# PROBLEM
Repeat every entry word for word, but leave the images out of your copy.

# DATA
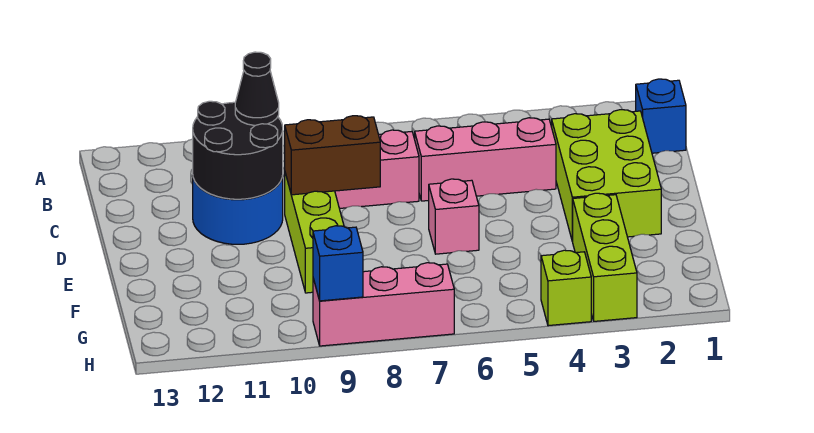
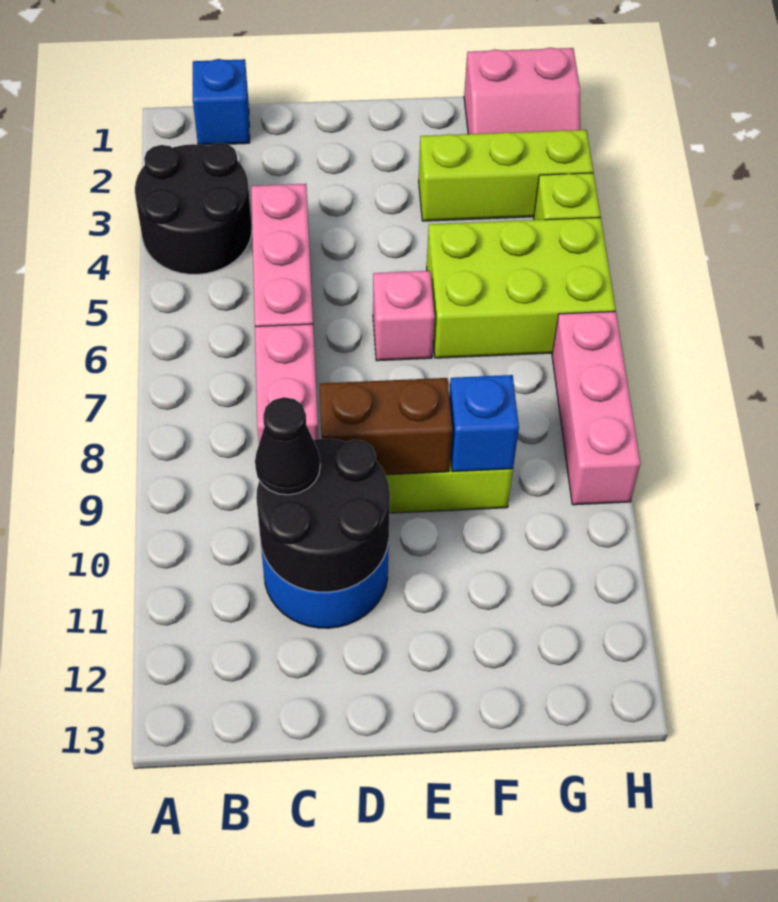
none -> black round brick A3:B4 level 1
lime brick C2:E3 level 1 -> lime brick F5:H6 level 1
brown brick D8:D9 level 2 -> brown brick D9:E9 level 2
none -> pink slope G1:H2 level 1 top 1
blue brick H9 level 2 -> blue brick F9 level 2

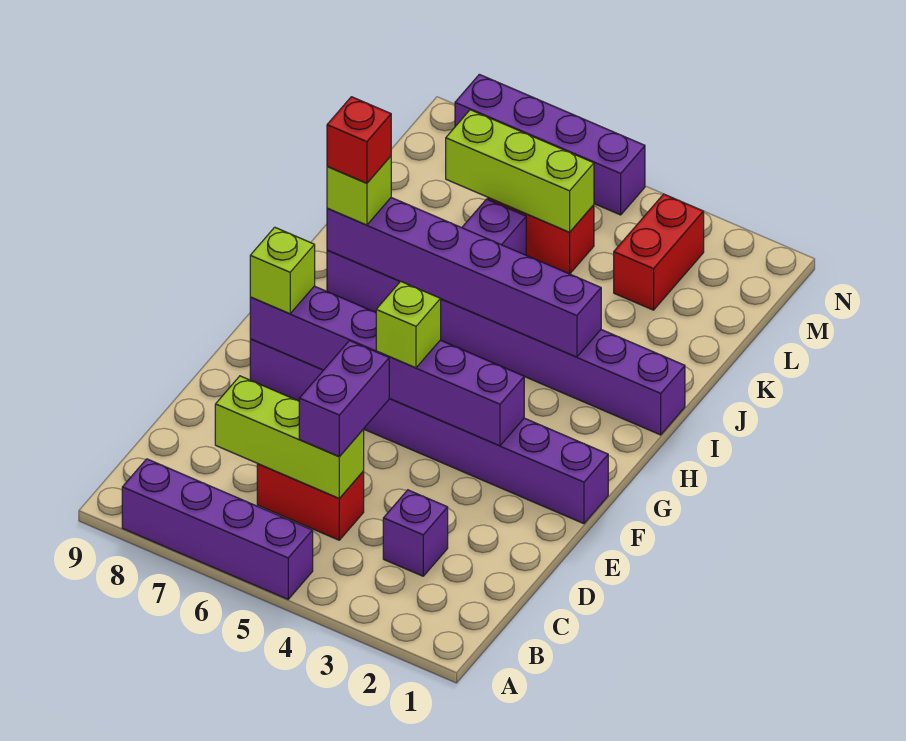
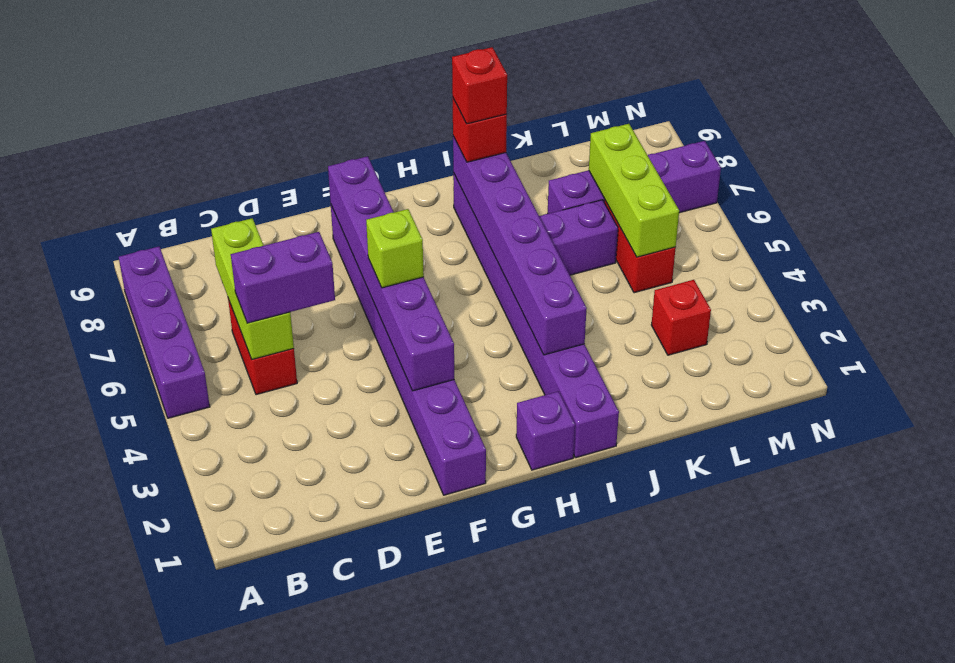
purple brick C3 level 1 -> purple brick H1 level 1
lime brick F8 level 3 -> none
lime brick I8 level 3 -> red brick I8 level 3
red brick L3:M3 level 1 -> red brick L3 level 1
purple brick N5:N8 level 1 -> purple brick K7:N7 level 1

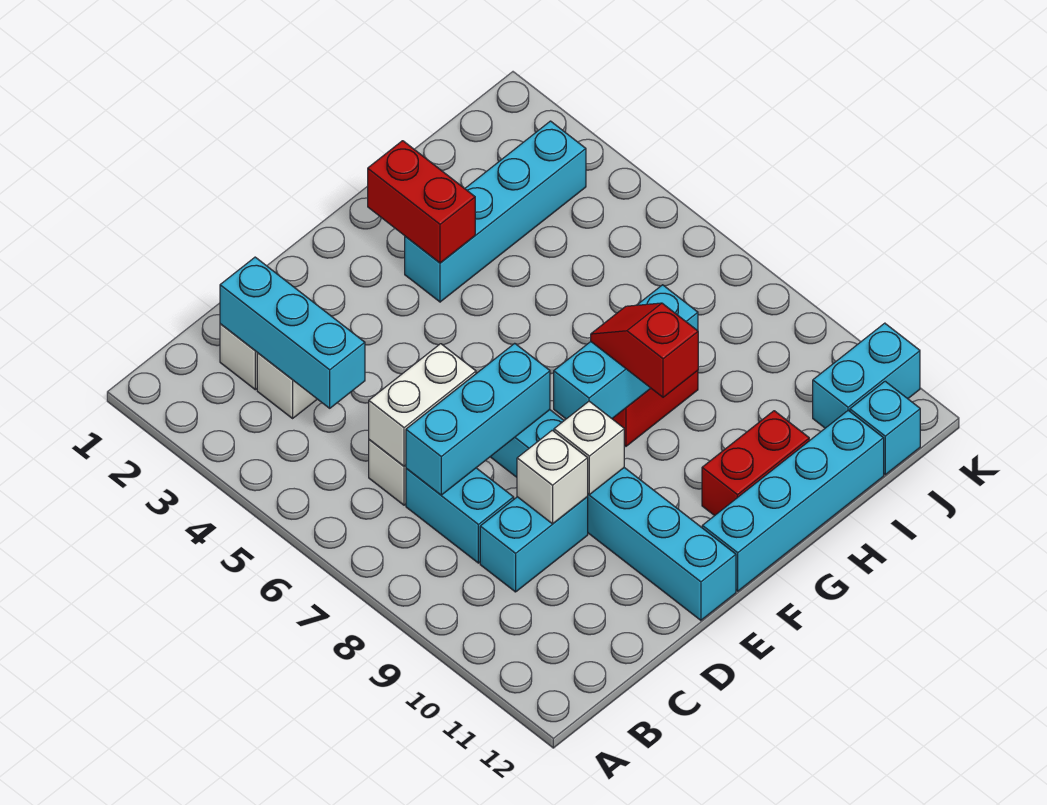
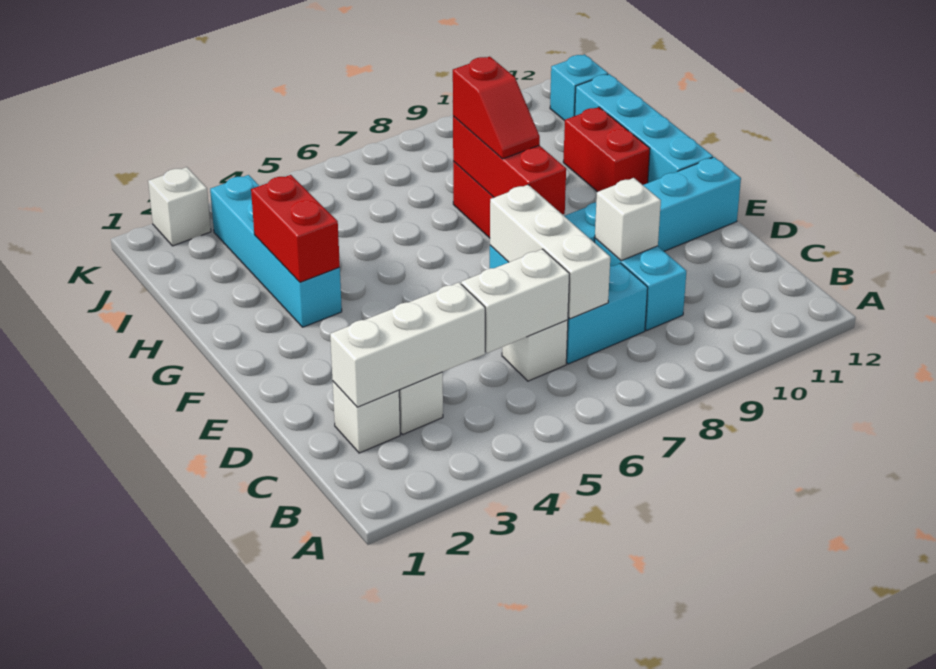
cyan brick C2:C4 level 2 -> white brick C2:C4 level 2
white brick C6:D6 level 2 -> white brick C5:C6 level 2
cyan brick C7:E7 level 2 -> white brick C7:E7 level 2
white brick E9 level 2 -> white brick K2 level 1
cyan brick F8:H8 level 2 -> red brick F8:H8 level 2
red brick G2:G3 level 2 -> red brick G3:H3 level 2
red slope G8:G9 level 3 top 9 -> red slope G8:H8 level 3 top H
cyan brick J11:K11 level 1 -> none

# WRITTEN ANSWER
none -> black round brick A3:B4 level 1
lime brick C2:E3 level 1 -> lime brick F5:H6 level 1
brown brick D8:D9 level 2 -> brown brick D9:E9 level 2
none -> pink slope G1:H2 level 1 top 1
blue brick H9 level 2 -> blue brick F9 level 2

purple brick C3 level 1 -> purple brick H1 level 1
lime brick F8 level 3 -> none
lime brick I8 level 3 -> red brick I8 level 3
red brick L3:M3 level 1 -> red brick L3 level 1
purple brick N5:N8 level 1 -> purple brick K7:N7 level 1

cyan brick C2:C4 level 2 -> white brick C2:C4 level 2
white brick C6:D6 level 2 -> white brick C5:C6 level 2
cyan brick C7:E7 level 2 -> white brick C7:E7 level 2
white brick E9 level 2 -> white brick K2 level 1
cyan brick F8:H8 level 2 -> red brick F8:H8 level 2
red brick G2:G3 level 2 -> red brick G3:H3 level 2
red slope G8:G9 level 3 top 9 -> red slope G8:H8 level 3 top H
cyan brick J11:K11 level 1 -> none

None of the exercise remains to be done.